[Detected change data]
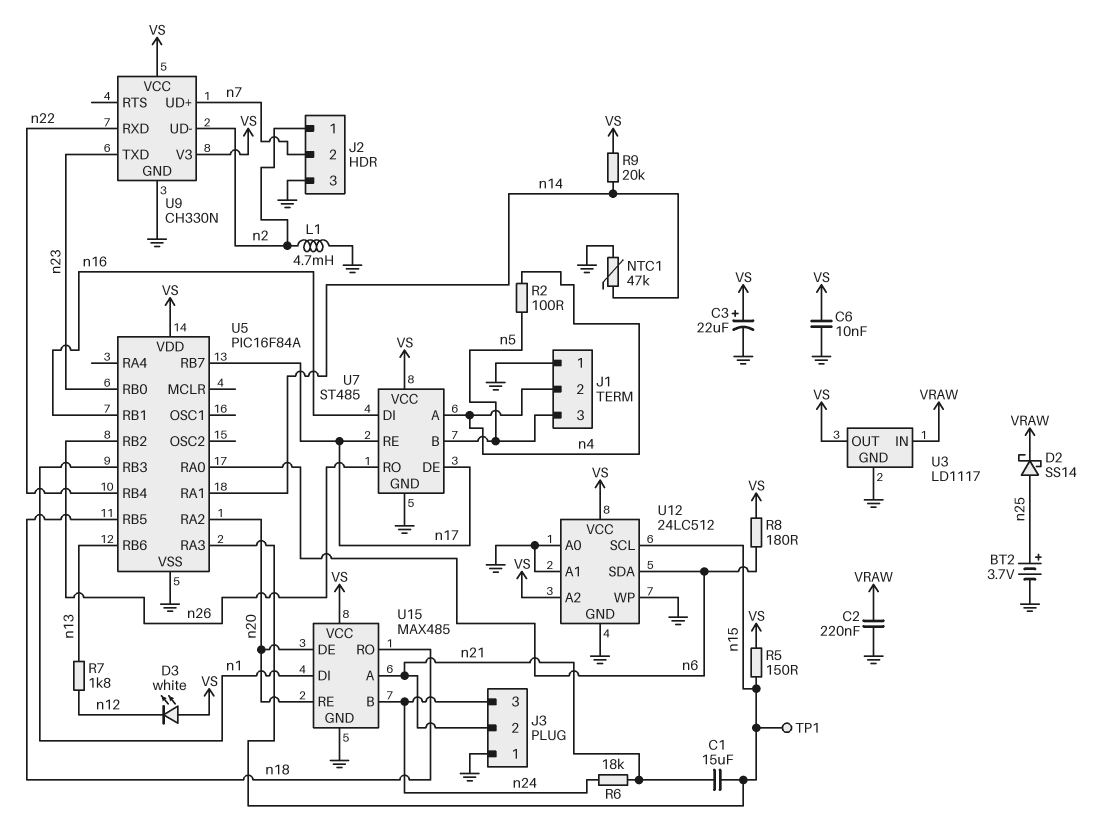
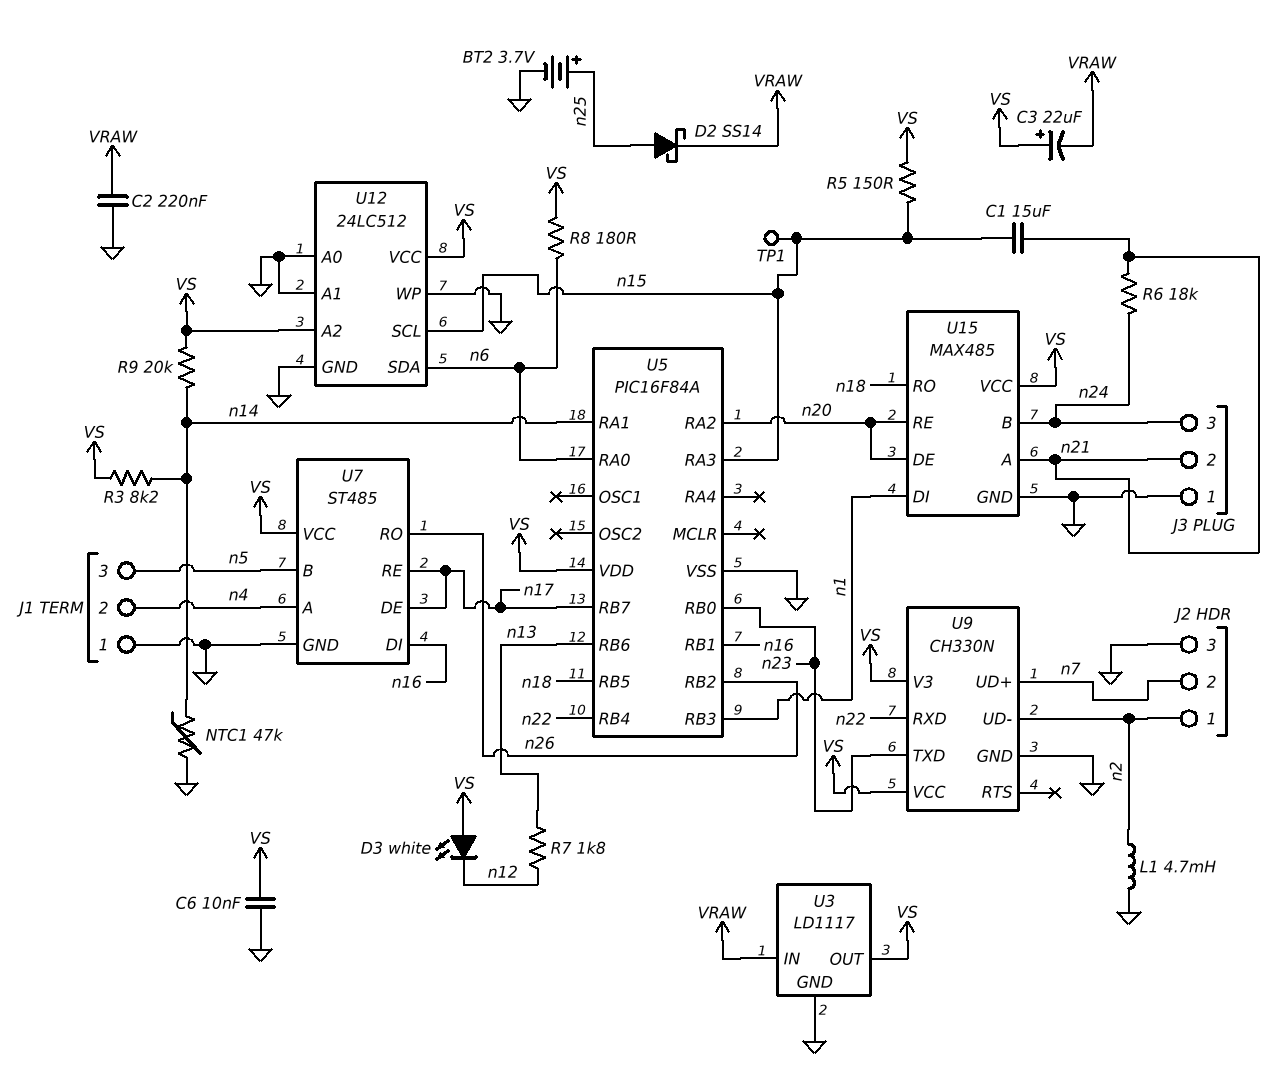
C3: 22uF (plus VS, minus GND) -> 22uF (plus VS, minus VRAW)
R2: 100 (n4, n5) -> none
R3: none -> 8.2k (VS, n14)

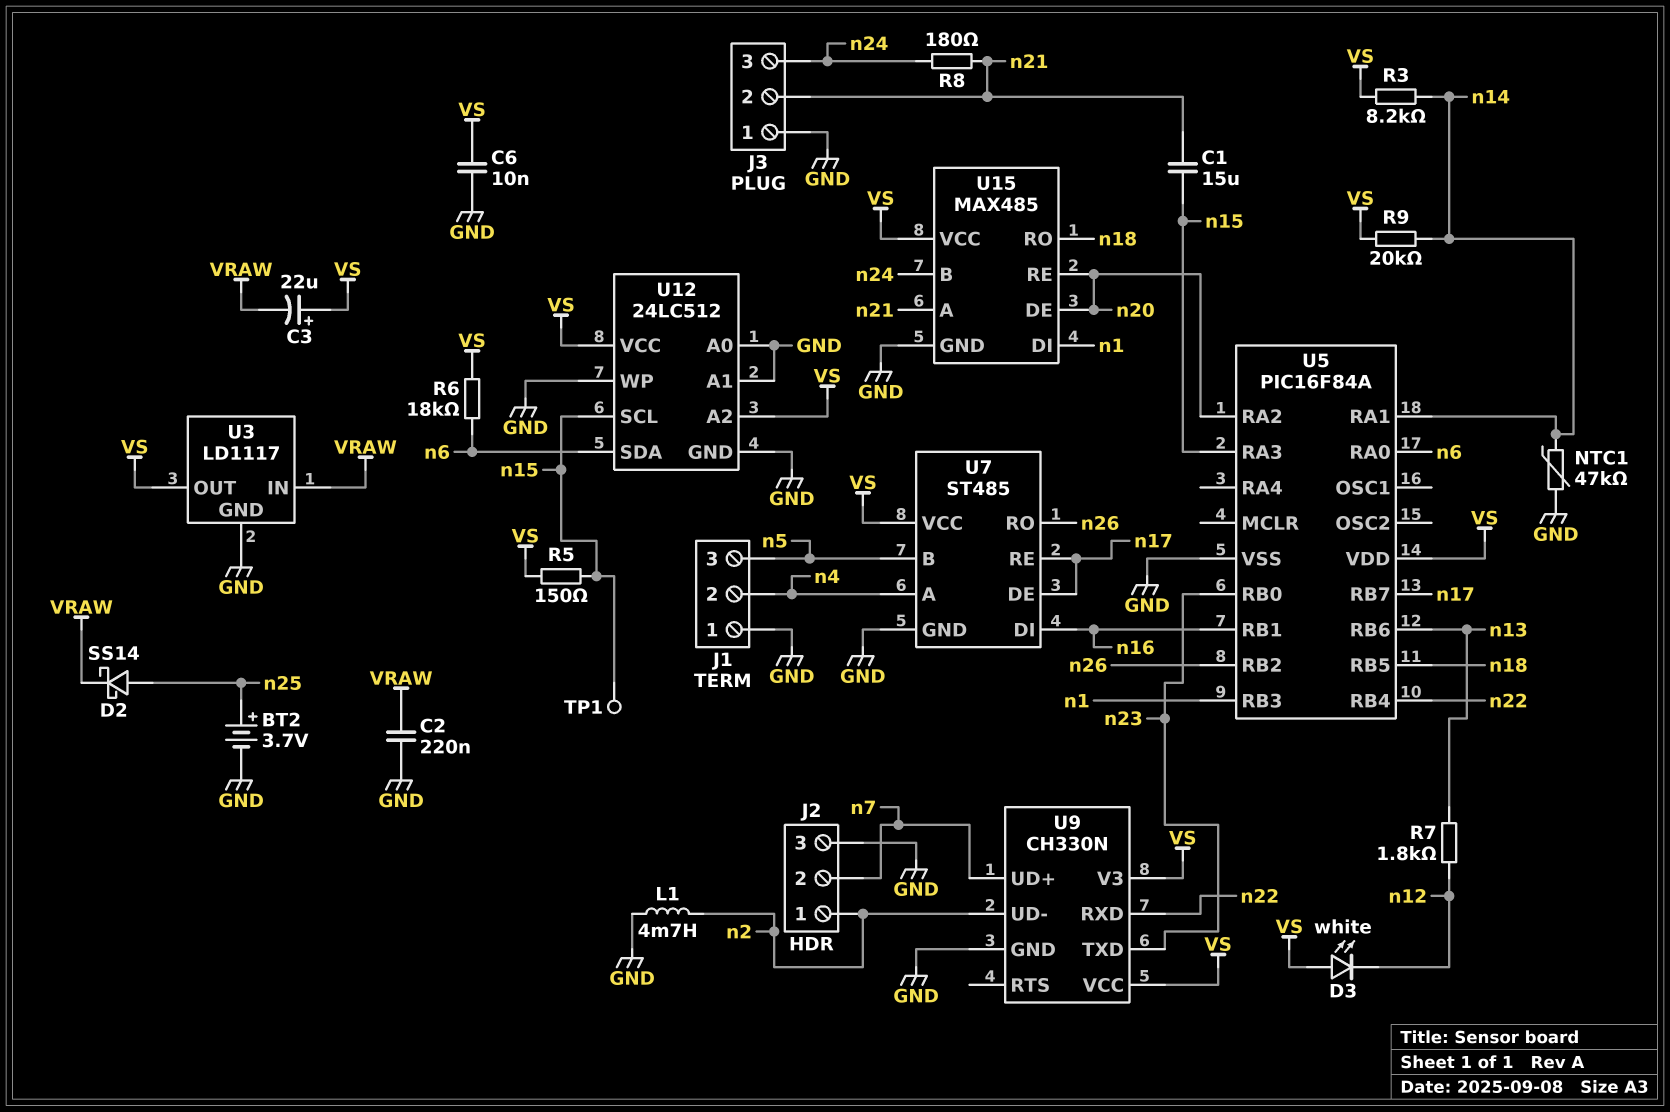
R6: 18k (n21, n24) -> 18k (VS, n6)
R8: 180 (VS, n6) -> 180 (n21, n24)

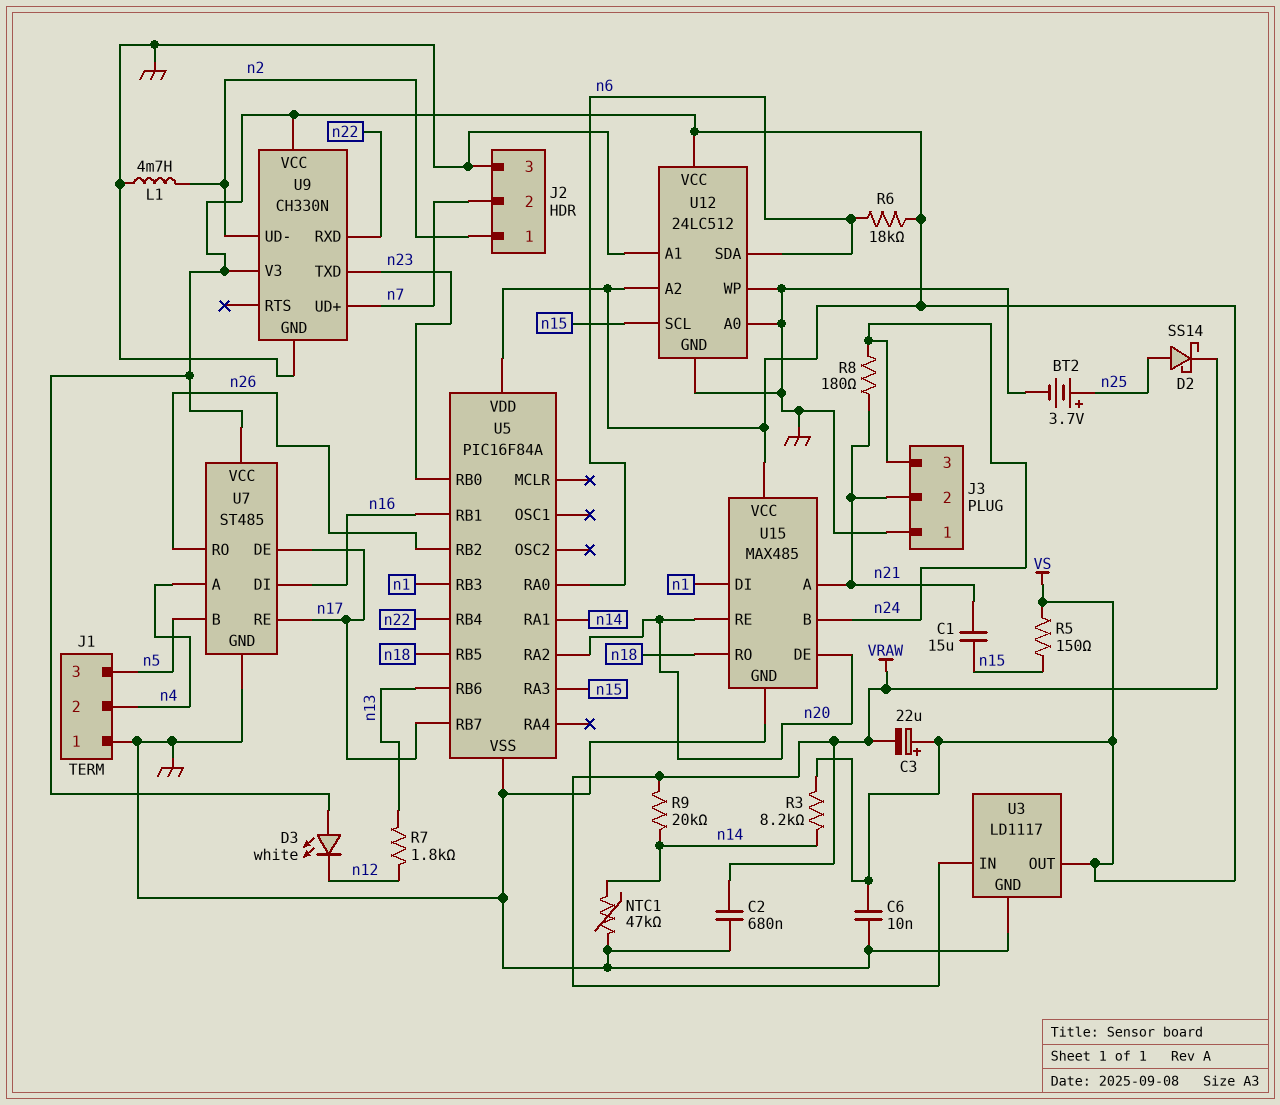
C2: 220nF (GND, VRAW) -> 680nF (GND, VRAW)
R9: 20k (VS, n14) -> 20k (VRAW, n14)
TP1: test point (n15) -> none

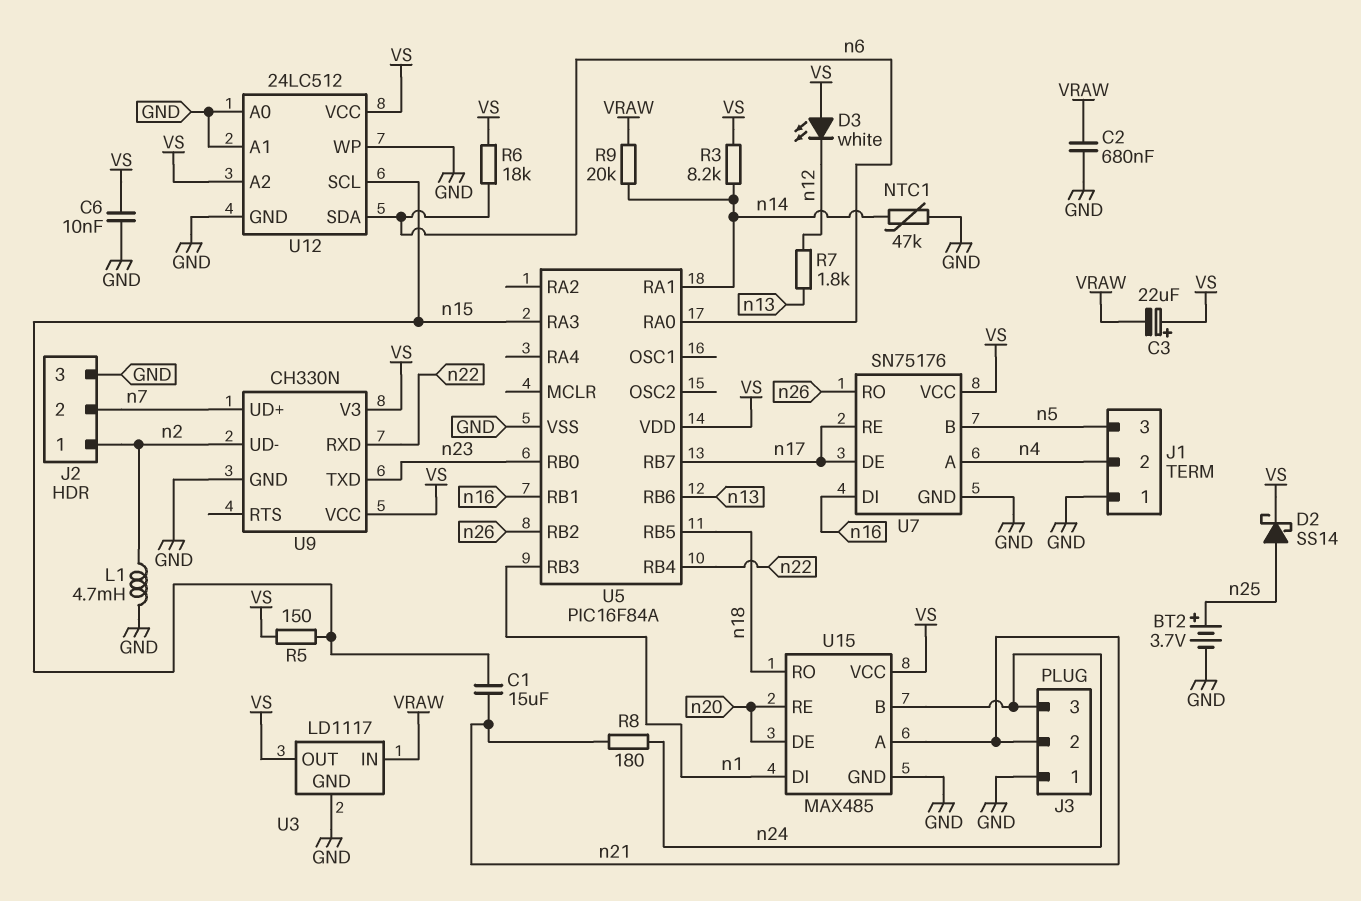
D2: schottky SS14 (A n25, K VRAW) -> schottky SS14 (A n25, K VS)
U5 pin RA2: n20 -> none
U7: ST485 -> SN75176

_What to work on:_
A faithful, complete copy of the records above is required, one that contains no pictures.

_The completed task:_
C3: 22uF (plus VS, minus GND) -> 22uF (plus VS, minus VRAW)
R2: 100 (n4, n5) -> none
R3: none -> 8.2k (VS, n14)

R6: 18k (n21, n24) -> 18k (VS, n6)
R8: 180 (VS, n6) -> 180 (n21, n24)

C2: 220nF (GND, VRAW) -> 680nF (GND, VRAW)
R9: 20k (VS, n14) -> 20k (VRAW, n14)
TP1: test point (n15) -> none

D2: schottky SS14 (A n25, K VRAW) -> schottky SS14 (A n25, K VS)
U5 pin RA2: n20 -> none
U7: ST485 -> SN75176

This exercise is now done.